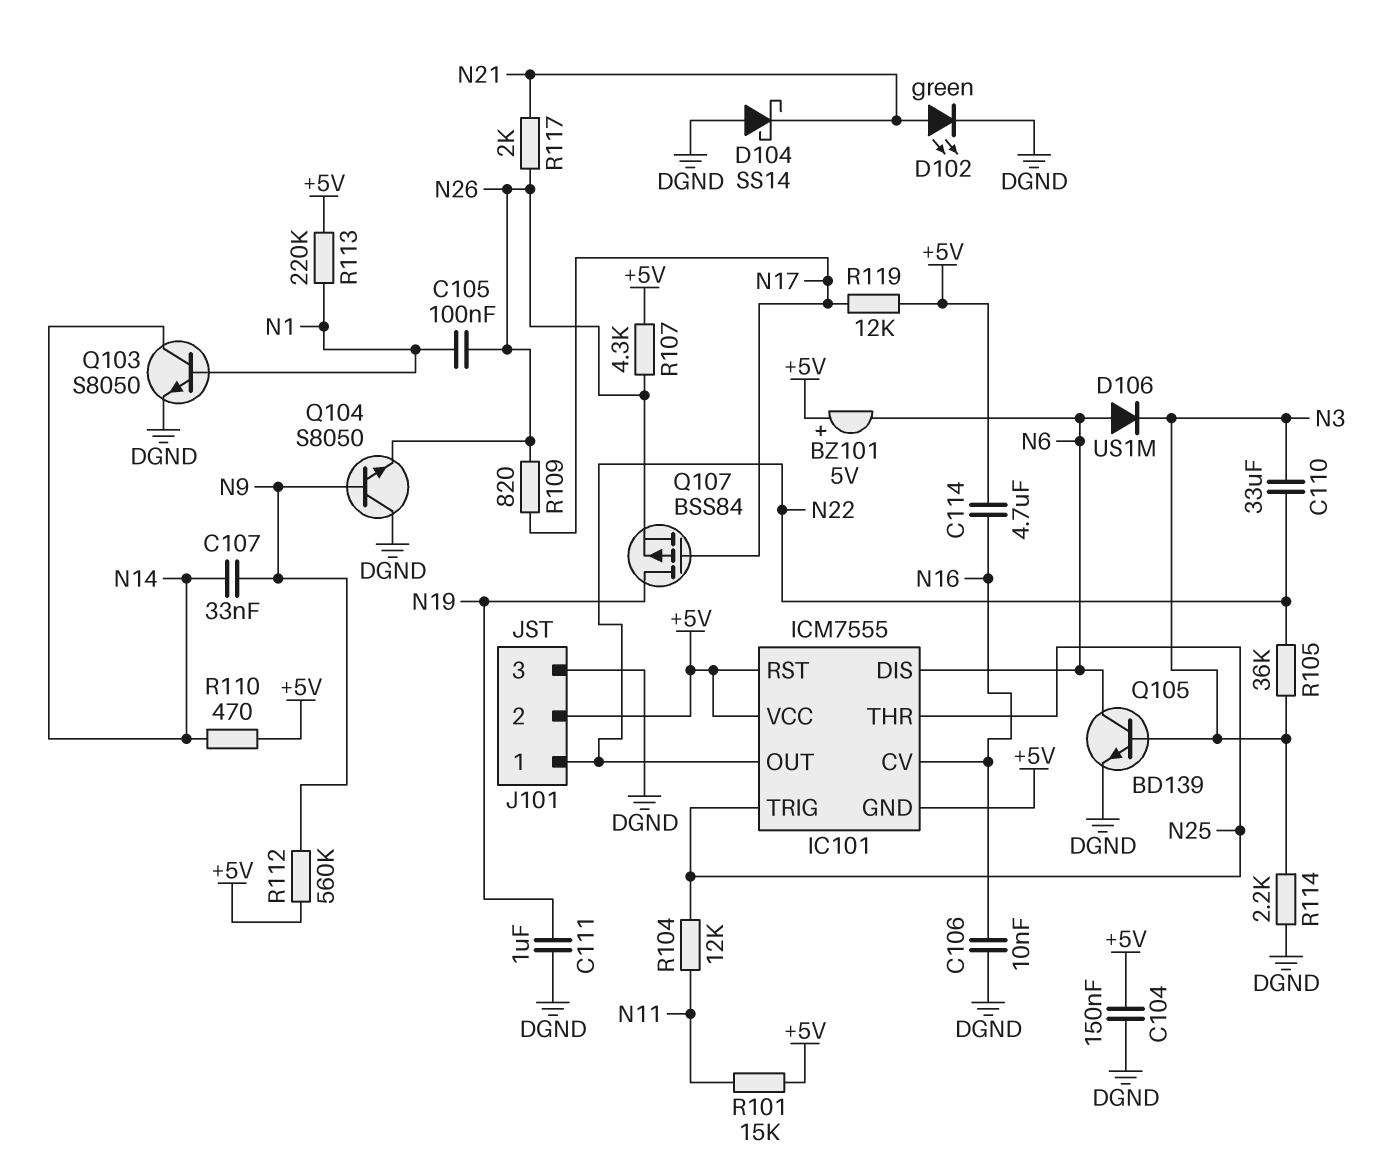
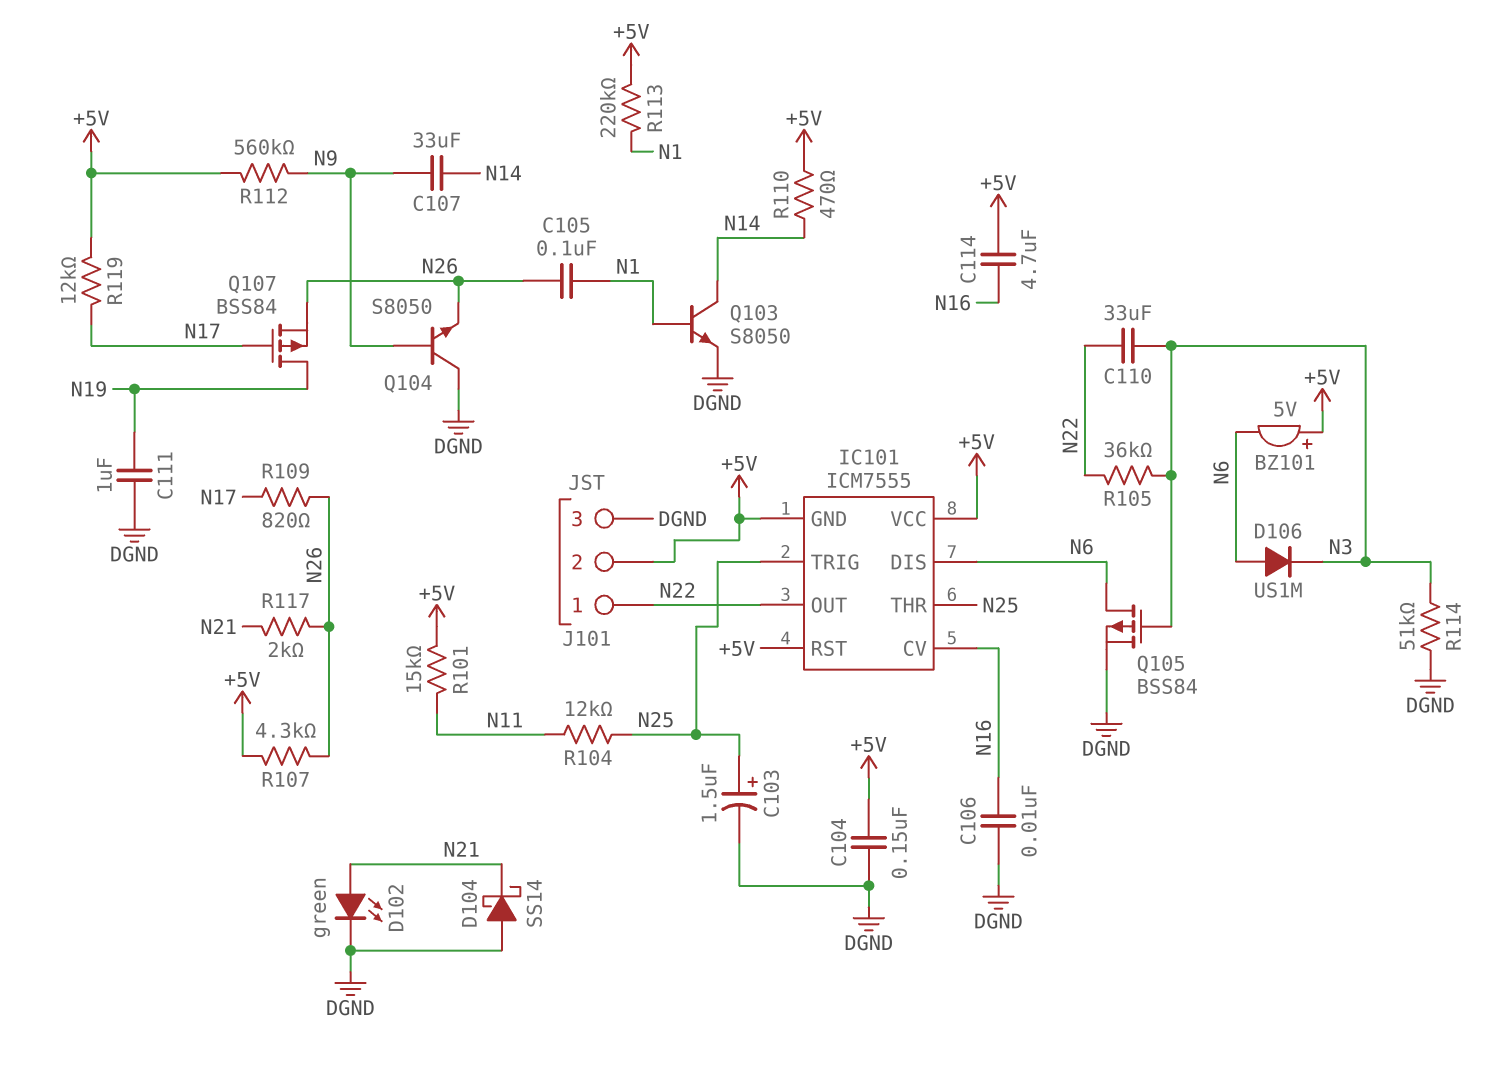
C103: none -> 1.5uF (plus N25, minus DGND)
C107: 33nF (N9, N14) -> 33uF (N9, N14)
Q105: NPN BD139 (B N3, C N6, E DGND) -> PMOS BSS84 (G N3, D N6, S DGND)
R114: 2.2k (DGND, N3) -> 51k (DGND, N3)

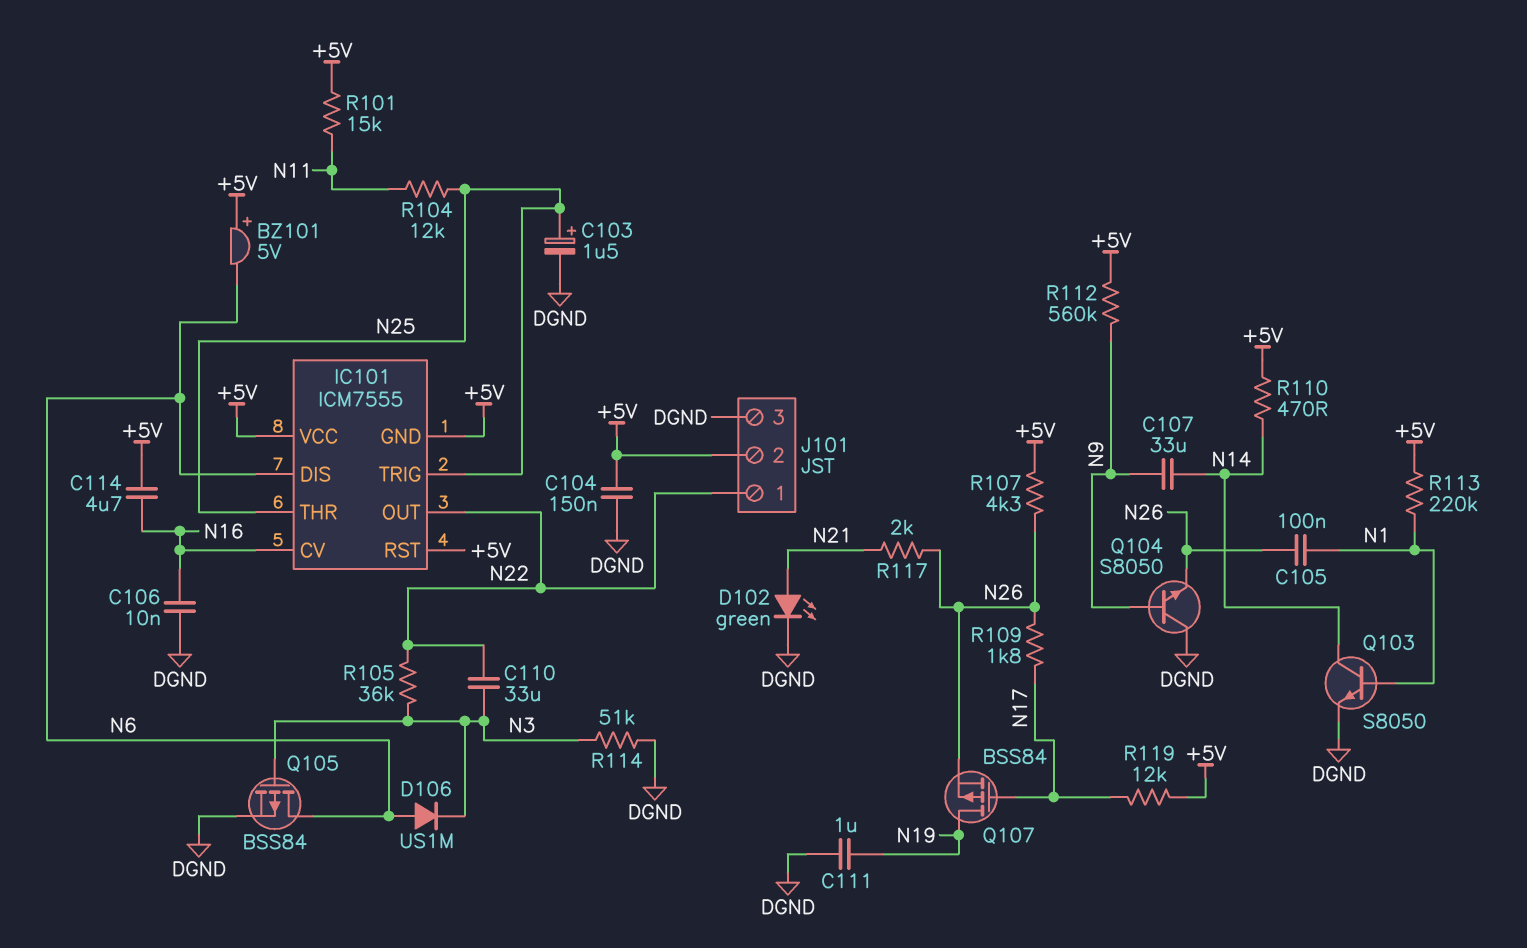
D104: schottky SS14 (A DGND, K N21) -> none
R109: 820 (N17, N26) -> 1.8k (N17, N26)

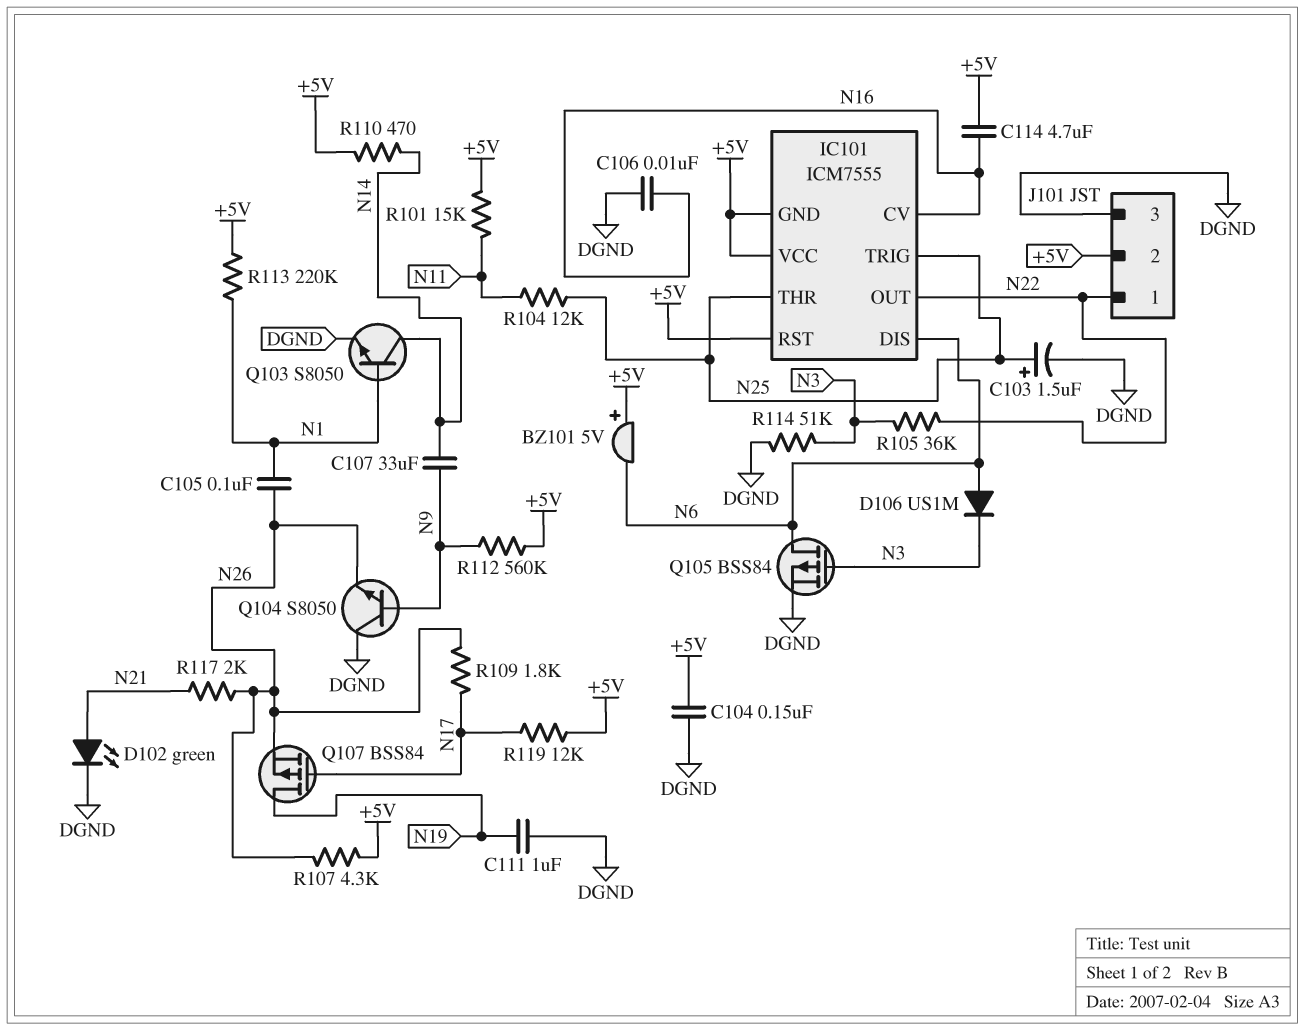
C110: 33uF (N3, N22) -> none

===============

When a line among the entries above contains "DGND", copy it.

C103: none -> 1.5uF (plus N25, minus DGND)
Q105: NPN BD139 (B N3, C N6, E DGND) -> PMOS BSS84 (G N3, D N6, S DGND)
R114: 2.2k (DGND, N3) -> 51k (DGND, N3)
D104: schottky SS14 (A DGND, K N21) -> none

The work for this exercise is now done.